▸ Data in this exercise:
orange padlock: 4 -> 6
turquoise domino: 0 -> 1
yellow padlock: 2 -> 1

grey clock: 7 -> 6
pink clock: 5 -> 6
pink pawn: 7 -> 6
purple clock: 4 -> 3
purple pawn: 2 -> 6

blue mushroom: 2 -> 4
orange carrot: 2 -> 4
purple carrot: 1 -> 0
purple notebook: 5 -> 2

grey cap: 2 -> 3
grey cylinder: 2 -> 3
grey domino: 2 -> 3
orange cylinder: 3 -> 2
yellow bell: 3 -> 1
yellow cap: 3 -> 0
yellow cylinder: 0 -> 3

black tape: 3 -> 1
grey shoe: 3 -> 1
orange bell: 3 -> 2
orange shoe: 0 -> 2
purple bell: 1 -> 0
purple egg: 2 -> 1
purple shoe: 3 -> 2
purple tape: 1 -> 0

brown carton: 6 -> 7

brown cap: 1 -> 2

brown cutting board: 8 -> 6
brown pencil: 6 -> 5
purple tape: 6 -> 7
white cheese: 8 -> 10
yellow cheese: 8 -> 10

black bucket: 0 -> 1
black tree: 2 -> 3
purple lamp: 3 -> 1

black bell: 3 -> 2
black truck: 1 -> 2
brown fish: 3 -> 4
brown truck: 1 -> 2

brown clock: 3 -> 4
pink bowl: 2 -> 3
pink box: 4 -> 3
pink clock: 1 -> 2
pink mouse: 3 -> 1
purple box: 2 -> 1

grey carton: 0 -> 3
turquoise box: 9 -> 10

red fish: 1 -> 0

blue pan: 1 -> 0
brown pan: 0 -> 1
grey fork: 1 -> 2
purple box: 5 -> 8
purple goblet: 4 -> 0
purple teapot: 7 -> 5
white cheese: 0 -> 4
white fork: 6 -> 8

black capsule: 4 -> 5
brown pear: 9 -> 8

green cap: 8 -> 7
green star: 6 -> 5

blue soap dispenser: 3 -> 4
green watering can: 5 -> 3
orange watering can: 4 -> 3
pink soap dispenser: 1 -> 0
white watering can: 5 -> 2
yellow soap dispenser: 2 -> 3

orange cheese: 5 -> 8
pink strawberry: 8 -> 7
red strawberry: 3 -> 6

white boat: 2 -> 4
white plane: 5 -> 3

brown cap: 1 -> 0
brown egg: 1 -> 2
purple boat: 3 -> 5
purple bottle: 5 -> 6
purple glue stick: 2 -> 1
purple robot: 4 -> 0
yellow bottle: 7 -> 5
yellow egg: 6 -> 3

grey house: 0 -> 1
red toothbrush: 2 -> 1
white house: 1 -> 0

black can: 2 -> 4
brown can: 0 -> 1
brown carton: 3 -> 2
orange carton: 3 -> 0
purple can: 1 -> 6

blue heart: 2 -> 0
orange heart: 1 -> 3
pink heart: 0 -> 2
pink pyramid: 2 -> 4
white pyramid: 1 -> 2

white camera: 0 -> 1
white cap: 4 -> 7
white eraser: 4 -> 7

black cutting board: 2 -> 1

▸ Task brief: All entries shown above should be duplicated without a single difference.

▸ Output for this exercise:
orange padlock: 4 -> 6
turquoise domino: 0 -> 1
yellow padlock: 2 -> 1

grey clock: 7 -> 6
pink clock: 5 -> 6
pink pawn: 7 -> 6
purple clock: 4 -> 3
purple pawn: 2 -> 6

blue mushroom: 2 -> 4
orange carrot: 2 -> 4
purple carrot: 1 -> 0
purple notebook: 5 -> 2

grey cap: 2 -> 3
grey cylinder: 2 -> 3
grey domino: 2 -> 3
orange cylinder: 3 -> 2
yellow bell: 3 -> 1
yellow cap: 3 -> 0
yellow cylinder: 0 -> 3

black tape: 3 -> 1
grey shoe: 3 -> 1
orange bell: 3 -> 2
orange shoe: 0 -> 2
purple bell: 1 -> 0
purple egg: 2 -> 1
purple shoe: 3 -> 2
purple tape: 1 -> 0

brown carton: 6 -> 7

brown cap: 1 -> 2

brown cutting board: 8 -> 6
brown pencil: 6 -> 5
purple tape: 6 -> 7
white cheese: 8 -> 10
yellow cheese: 8 -> 10

black bucket: 0 -> 1
black tree: 2 -> 3
purple lamp: 3 -> 1

black bell: 3 -> 2
black truck: 1 -> 2
brown fish: 3 -> 4
brown truck: 1 -> 2

brown clock: 3 -> 4
pink bowl: 2 -> 3
pink box: 4 -> 3
pink clock: 1 -> 2
pink mouse: 3 -> 1
purple box: 2 -> 1

grey carton: 0 -> 3
turquoise box: 9 -> 10

red fish: 1 -> 0

blue pan: 1 -> 0
brown pan: 0 -> 1
grey fork: 1 -> 2
purple box: 5 -> 8
purple goblet: 4 -> 0
purple teapot: 7 -> 5
white cheese: 0 -> 4
white fork: 6 -> 8

black capsule: 4 -> 5
brown pear: 9 -> 8

green cap: 8 -> 7
green star: 6 -> 5

blue soap dispenser: 3 -> 4
green watering can: 5 -> 3
orange watering can: 4 -> 3
pink soap dispenser: 1 -> 0
white watering can: 5 -> 2
yellow soap dispenser: 2 -> 3

orange cheese: 5 -> 8
pink strawberry: 8 -> 7
red strawberry: 3 -> 6

white boat: 2 -> 4
white plane: 5 -> 3

brown cap: 1 -> 0
brown egg: 1 -> 2
purple boat: 3 -> 5
purple bottle: 5 -> 6
purple glue stick: 2 -> 1
purple robot: 4 -> 0
yellow bottle: 7 -> 5
yellow egg: 6 -> 3

grey house: 0 -> 1
red toothbrush: 2 -> 1
white house: 1 -> 0

black can: 2 -> 4
brown can: 0 -> 1
brown carton: 3 -> 2
orange carton: 3 -> 0
purple can: 1 -> 6

blue heart: 2 -> 0
orange heart: 1 -> 3
pink heart: 0 -> 2
pink pyramid: 2 -> 4
white pyramid: 1 -> 2

white camera: 0 -> 1
white cap: 4 -> 7
white eraser: 4 -> 7

black cutting board: 2 -> 1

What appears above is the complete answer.